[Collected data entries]
- - -

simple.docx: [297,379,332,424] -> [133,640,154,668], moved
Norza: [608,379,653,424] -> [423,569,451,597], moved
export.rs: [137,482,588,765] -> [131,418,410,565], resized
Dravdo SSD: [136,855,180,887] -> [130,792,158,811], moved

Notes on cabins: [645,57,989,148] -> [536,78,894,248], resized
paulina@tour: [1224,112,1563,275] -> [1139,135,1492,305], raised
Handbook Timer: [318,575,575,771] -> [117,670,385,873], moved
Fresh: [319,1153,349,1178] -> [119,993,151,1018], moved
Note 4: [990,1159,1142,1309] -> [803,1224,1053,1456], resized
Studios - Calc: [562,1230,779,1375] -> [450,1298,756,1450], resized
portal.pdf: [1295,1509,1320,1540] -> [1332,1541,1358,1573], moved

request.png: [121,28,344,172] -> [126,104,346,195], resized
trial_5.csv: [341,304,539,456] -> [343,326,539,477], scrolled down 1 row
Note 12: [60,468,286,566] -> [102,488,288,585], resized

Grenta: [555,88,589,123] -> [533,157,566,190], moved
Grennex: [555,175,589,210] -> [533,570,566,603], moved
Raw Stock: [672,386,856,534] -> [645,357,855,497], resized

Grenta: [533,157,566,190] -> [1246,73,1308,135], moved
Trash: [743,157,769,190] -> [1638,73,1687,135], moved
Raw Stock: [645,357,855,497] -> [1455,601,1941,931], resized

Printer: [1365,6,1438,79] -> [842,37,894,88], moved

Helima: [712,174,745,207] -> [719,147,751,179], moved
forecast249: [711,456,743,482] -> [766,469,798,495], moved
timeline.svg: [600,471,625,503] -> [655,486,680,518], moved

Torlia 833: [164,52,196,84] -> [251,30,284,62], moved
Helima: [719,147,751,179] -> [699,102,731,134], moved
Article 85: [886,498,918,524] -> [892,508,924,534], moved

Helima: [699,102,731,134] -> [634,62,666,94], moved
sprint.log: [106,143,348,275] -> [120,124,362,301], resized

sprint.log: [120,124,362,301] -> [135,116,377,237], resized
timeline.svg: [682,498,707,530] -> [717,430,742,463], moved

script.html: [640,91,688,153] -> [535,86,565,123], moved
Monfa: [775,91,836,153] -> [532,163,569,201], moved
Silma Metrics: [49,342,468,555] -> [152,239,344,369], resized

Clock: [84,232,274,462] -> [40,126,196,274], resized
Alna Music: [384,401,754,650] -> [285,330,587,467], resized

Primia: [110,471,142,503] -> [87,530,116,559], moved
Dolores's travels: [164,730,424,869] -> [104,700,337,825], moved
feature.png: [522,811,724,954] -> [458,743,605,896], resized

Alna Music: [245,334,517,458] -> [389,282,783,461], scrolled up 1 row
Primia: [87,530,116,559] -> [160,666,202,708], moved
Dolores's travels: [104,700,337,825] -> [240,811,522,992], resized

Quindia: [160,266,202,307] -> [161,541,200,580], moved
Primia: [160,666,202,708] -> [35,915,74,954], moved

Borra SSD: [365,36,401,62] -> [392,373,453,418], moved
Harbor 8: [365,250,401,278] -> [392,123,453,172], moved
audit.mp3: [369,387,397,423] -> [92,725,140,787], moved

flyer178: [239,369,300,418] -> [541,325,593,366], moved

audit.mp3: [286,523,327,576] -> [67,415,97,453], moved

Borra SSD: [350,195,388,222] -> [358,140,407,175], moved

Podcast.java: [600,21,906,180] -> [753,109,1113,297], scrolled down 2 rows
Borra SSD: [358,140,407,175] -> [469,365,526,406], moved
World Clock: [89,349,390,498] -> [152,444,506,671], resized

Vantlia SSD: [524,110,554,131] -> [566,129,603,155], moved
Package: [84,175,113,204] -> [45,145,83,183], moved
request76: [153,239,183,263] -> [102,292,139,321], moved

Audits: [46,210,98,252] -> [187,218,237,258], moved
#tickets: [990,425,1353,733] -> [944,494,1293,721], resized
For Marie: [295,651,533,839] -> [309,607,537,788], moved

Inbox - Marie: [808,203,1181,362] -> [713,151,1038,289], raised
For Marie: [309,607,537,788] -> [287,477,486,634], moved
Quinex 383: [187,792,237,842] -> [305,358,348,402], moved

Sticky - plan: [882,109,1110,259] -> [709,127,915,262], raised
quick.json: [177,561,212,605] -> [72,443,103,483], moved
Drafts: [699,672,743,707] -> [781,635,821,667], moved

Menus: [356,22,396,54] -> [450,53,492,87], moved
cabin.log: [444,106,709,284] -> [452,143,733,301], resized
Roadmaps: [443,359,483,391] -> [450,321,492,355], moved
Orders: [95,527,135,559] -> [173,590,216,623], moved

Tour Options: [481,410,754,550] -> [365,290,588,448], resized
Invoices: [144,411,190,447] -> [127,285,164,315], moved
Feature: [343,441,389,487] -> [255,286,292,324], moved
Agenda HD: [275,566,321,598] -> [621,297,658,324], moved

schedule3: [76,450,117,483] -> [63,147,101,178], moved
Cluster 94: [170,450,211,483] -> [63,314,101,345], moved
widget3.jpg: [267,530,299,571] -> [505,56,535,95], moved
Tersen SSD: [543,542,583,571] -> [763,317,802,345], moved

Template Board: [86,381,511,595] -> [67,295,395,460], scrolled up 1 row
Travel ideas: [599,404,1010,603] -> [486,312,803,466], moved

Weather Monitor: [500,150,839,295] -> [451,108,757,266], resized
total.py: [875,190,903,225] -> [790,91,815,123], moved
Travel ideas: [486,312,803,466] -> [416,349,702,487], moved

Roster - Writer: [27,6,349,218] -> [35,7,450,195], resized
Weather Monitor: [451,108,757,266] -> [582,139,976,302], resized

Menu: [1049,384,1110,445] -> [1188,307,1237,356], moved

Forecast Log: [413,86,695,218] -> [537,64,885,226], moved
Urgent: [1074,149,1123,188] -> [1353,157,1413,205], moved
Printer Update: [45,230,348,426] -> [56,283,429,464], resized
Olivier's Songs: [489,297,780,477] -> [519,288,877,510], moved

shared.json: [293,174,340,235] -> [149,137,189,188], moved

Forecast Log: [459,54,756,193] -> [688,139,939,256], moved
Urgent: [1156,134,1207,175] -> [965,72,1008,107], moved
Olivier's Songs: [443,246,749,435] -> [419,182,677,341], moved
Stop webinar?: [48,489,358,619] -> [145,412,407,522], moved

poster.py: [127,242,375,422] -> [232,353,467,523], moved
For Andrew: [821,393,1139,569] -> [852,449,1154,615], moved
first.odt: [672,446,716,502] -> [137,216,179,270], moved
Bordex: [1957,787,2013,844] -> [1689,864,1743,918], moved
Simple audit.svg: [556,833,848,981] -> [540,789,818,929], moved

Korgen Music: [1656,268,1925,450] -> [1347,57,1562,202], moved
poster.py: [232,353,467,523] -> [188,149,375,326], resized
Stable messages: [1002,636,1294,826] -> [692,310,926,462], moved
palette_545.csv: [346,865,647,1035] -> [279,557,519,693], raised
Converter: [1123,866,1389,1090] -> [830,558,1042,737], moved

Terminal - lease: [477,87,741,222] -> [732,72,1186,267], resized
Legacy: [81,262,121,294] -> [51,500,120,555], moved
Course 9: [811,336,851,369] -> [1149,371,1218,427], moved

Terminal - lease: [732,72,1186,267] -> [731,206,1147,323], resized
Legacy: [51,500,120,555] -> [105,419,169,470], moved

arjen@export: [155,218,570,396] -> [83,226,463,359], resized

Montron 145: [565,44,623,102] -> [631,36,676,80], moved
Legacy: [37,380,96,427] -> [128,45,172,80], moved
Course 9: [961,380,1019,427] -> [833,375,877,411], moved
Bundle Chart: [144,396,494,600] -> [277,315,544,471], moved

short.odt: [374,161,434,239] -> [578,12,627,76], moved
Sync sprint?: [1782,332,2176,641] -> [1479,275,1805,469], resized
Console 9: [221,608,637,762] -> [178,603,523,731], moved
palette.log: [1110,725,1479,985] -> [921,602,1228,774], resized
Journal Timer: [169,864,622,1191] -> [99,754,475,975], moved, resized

- - -

WHAT IS NEEDED
An exact copy of the lines above, from the one containing "Borra SSD: [365,36,401,62]" down to the one containing "World Clock: [89,349,390,498]" and including both, is the whole answer; retype it and nothing else.

RESULT OF THIS EXERCISE
Borra SSD: [365,36,401,62] -> [392,373,453,418], moved
Harbor 8: [365,250,401,278] -> [392,123,453,172], moved
audit.mp3: [369,387,397,423] -> [92,725,140,787], moved

flyer178: [239,369,300,418] -> [541,325,593,366], moved

audit.mp3: [286,523,327,576] -> [67,415,97,453], moved

Borra SSD: [350,195,388,222] -> [358,140,407,175], moved

Podcast.java: [600,21,906,180] -> [753,109,1113,297], scrolled down 2 rows
Borra SSD: [358,140,407,175] -> [469,365,526,406], moved
World Clock: [89,349,390,498] -> [152,444,506,671], resized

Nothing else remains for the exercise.